How many lines of the records below contain the word "white"? Answer with the number alone.

== RECORDS PROVIDED

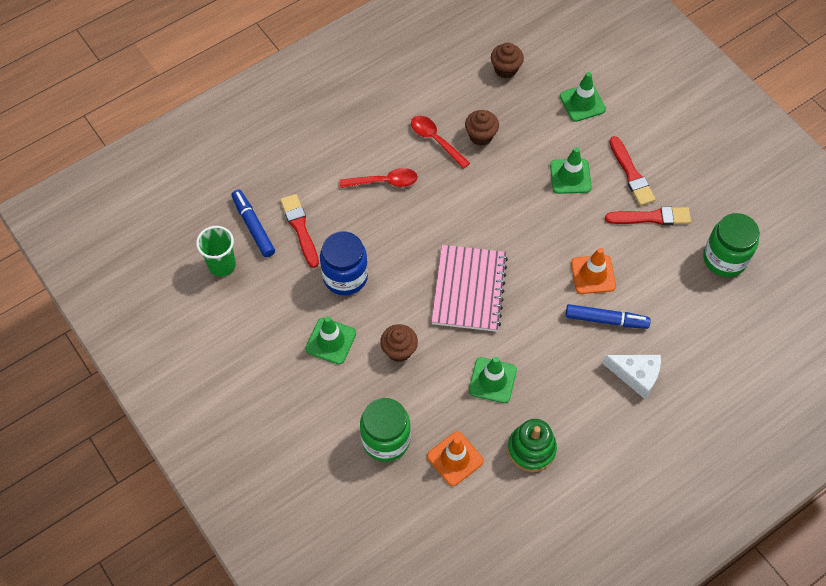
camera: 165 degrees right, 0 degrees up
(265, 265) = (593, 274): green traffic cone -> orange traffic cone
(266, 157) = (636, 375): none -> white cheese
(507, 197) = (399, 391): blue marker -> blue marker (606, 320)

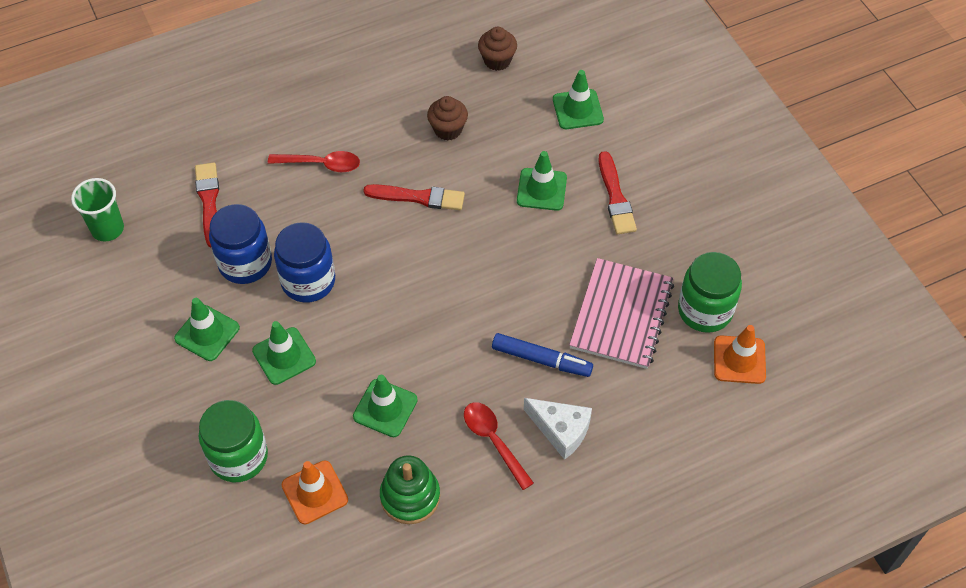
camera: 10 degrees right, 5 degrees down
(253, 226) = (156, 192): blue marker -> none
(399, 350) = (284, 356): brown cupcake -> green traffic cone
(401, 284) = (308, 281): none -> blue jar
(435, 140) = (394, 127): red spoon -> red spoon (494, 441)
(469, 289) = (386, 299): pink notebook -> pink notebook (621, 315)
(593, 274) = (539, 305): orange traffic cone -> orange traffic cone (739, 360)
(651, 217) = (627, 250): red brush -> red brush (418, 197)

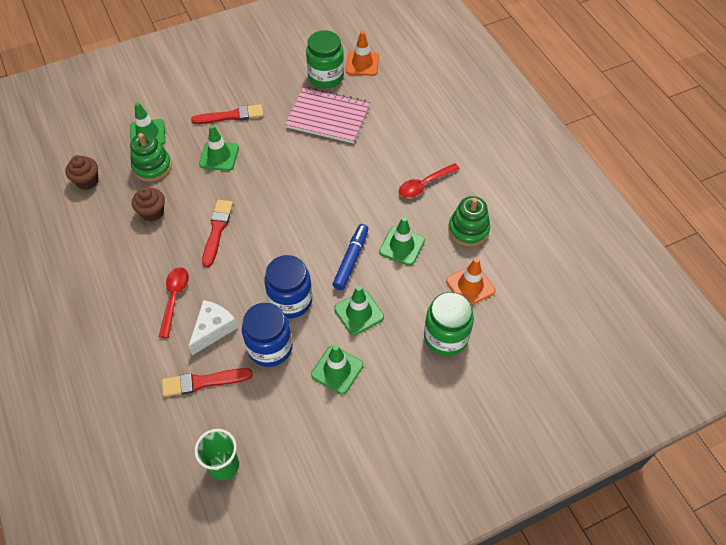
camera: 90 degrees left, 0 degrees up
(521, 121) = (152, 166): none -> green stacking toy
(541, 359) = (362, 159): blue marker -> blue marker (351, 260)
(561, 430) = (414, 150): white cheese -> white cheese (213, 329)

====

## OUTPUT FOR THIS EXERCISE
2